→ **Task objective**:
Below are the records; print them all without any alteration.

------ Data records ------

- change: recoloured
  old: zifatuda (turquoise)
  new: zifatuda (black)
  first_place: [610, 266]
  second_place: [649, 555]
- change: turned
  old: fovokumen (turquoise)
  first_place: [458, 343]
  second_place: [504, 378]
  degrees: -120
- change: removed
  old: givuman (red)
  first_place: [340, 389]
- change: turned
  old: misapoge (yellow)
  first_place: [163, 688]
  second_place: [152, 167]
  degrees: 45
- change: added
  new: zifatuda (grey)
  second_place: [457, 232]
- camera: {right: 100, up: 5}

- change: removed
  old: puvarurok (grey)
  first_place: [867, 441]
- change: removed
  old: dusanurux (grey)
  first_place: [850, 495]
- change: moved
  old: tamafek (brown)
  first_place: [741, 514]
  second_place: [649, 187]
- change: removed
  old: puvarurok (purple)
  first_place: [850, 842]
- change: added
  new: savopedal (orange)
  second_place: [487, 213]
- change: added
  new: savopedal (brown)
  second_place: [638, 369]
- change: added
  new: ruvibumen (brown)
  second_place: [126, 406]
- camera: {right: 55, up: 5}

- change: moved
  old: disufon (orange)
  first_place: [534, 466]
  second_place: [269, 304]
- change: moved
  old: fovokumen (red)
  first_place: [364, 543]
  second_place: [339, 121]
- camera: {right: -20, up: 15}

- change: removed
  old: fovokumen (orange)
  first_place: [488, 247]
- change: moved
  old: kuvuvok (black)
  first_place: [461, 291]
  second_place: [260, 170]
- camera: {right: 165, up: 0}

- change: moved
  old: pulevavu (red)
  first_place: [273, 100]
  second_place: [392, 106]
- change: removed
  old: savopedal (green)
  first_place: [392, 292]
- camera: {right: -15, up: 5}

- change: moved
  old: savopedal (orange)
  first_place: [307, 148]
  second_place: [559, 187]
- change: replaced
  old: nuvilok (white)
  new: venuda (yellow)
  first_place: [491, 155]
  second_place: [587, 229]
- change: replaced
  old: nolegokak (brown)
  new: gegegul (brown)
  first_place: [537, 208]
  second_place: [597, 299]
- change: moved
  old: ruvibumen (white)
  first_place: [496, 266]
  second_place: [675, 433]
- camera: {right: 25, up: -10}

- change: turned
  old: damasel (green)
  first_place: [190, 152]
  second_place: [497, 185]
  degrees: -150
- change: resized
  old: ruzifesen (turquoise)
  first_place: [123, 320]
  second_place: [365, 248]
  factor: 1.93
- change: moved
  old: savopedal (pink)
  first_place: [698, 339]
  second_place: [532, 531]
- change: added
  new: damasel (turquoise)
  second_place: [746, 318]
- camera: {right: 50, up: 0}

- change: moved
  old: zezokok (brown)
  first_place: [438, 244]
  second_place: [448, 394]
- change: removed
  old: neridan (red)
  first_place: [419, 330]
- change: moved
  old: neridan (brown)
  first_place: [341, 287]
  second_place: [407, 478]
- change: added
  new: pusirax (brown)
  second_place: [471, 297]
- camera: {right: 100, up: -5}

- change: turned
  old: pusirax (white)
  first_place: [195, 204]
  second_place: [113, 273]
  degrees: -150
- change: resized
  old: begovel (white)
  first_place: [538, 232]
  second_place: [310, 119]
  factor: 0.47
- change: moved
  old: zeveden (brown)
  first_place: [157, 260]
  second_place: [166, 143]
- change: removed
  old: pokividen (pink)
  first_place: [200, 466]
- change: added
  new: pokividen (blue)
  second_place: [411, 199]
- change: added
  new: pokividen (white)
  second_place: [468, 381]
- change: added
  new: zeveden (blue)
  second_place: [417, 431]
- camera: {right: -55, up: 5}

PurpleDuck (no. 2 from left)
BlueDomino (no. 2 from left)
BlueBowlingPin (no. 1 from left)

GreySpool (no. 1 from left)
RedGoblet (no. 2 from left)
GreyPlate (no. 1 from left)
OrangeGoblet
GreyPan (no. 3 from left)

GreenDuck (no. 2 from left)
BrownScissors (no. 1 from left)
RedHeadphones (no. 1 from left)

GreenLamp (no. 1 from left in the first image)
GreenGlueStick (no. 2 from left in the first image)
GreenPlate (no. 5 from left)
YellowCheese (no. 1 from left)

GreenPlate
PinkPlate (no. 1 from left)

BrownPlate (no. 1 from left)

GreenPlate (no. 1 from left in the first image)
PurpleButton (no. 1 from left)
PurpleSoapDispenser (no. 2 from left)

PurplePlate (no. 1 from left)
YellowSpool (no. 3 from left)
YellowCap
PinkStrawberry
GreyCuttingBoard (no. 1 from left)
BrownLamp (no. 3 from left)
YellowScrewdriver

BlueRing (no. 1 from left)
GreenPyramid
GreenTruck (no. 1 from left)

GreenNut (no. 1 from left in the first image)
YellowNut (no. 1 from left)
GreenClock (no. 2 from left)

------

→ **Answer for the task**:
- change: recoloured
  old: zifatuda (turquoise)
  new: zifatuda (black)
  first_place: [610, 266]
  second_place: [649, 555]
- change: turned
  old: fovokumen (turquoise)
  first_place: [458, 343]
  second_place: [504, 378]
  degrees: -120
- change: removed
  old: givuman (red)
  first_place: [340, 389]
- change: turned
  old: misapoge (yellow)
  first_place: [163, 688]
  second_place: [152, 167]
  degrees: 45
- change: added
  new: zifatuda (grey)
  second_place: [457, 232]
- camera: {right: 100, up: 5}

- change: removed
  old: puvarurok (grey)
  first_place: [867, 441]
- change: removed
  old: dusanurux (grey)
  first_place: [850, 495]
- change: moved
  old: tamafek (brown)
  first_place: [741, 514]
  second_place: [649, 187]
- change: removed
  old: puvarurok (purple)
  first_place: [850, 842]
- change: added
  new: savopedal (orange)
  second_place: [487, 213]
- change: added
  new: savopedal (brown)
  second_place: [638, 369]
- change: added
  new: ruvibumen (brown)
  second_place: [126, 406]
- camera: {right: 55, up: 5}

- change: moved
  old: disufon (orange)
  first_place: [534, 466]
  second_place: [269, 304]
- change: moved
  old: fovokumen (red)
  first_place: [364, 543]
  second_place: [339, 121]
- camera: {right: -20, up: 15}

- change: removed
  old: fovokumen (orange)
  first_place: [488, 247]
- change: moved
  old: kuvuvok (black)
  first_place: [461, 291]
  second_place: [260, 170]
- camera: {right: 165, up: 0}

- change: moved
  old: pulevavu (red)
  first_place: [273, 100]
  second_place: [392, 106]
- change: removed
  old: savopedal (green)
  first_place: [392, 292]
- camera: {right: -15, up: 5}

- change: moved
  old: savopedal (orange)
  first_place: [307, 148]
  second_place: [559, 187]
- change: replaced
  old: nuvilok (white)
  new: venuda (yellow)
  first_place: [491, 155]
  second_place: [587, 229]
- change: replaced
  old: nolegokak (brown)
  new: gegegul (brown)
  first_place: [537, 208]
  second_place: [597, 299]
- change: moved
  old: ruvibumen (white)
  first_place: [496, 266]
  second_place: [675, 433]
- camera: {right: 25, up: -10}

- change: turned
  old: damasel (green)
  first_place: [190, 152]
  second_place: [497, 185]
  degrees: -150
- change: resized
  old: ruzifesen (turquoise)
  first_place: [123, 320]
  second_place: [365, 248]
  factor: 1.93
- change: moved
  old: savopedal (pink)
  first_place: [698, 339]
  second_place: [532, 531]
- change: added
  new: damasel (turquoise)
  second_place: [746, 318]
- camera: {right: 50, up: 0}

- change: moved
  old: zezokok (brown)
  first_place: [438, 244]
  second_place: [448, 394]
- change: removed
  old: neridan (red)
  first_place: [419, 330]
- change: moved
  old: neridan (brown)
  first_place: [341, 287]
  second_place: [407, 478]
- change: added
  new: pusirax (brown)
  second_place: [471, 297]
- camera: {right: 100, up: -5}

- change: turned
  old: pusirax (white)
  first_place: [195, 204]
  second_place: [113, 273]
  degrees: -150
- change: resized
  old: begovel (white)
  first_place: [538, 232]
  second_place: [310, 119]
  factor: 0.47
- change: moved
  old: zeveden (brown)
  first_place: [157, 260]
  second_place: [166, 143]
- change: removed
  old: pokividen (pink)
  first_place: [200, 466]
- change: added
  new: pokividen (blue)
  second_place: [411, 199]
- change: added
  new: pokividen (white)
  second_place: [468, 381]
- change: added
  new: zeveden (blue)
  second_place: [417, 431]
- camera: {right: -55, up: 5}

PurpleDuck (no. 2 from left)
BlueDomino (no. 2 from left)
BlueBowlingPin (no. 1 from left)

GreySpool (no. 1 from left)
RedGoblet (no. 2 from left)
GreyPlate (no. 1 from left)
OrangeGoblet
GreyPan (no. 3 from left)

GreenDuck (no. 2 from left)
BrownScissors (no. 1 from left)
RedHeadphones (no. 1 from left)

GreenLamp (no. 1 from left in the first image)
GreenGlueStick (no. 2 from left in the first image)
GreenPlate (no. 5 from left)
YellowCheese (no. 1 from left)

GreenPlate
PinkPlate (no. 1 from left)

BrownPlate (no. 1 from left)

GreenPlate (no. 1 from left in the first image)
PurpleButton (no. 1 from left)
PurpleSoapDispenser (no. 2 from left)

PurplePlate (no. 1 from left)
YellowSpool (no. 3 from left)
YellowCap
PinkStrawberry
GreyCuttingBoard (no. 1 from left)
BrownLamp (no. 3 from left)
YellowScrewdriver

BlueRing (no. 1 from left)
GreenPyramid
GreenTruck (no. 1 from left)

GreenNut (no. 1 from left in the first image)
YellowNut (no. 1 from left)
GreenClock (no. 2 from left)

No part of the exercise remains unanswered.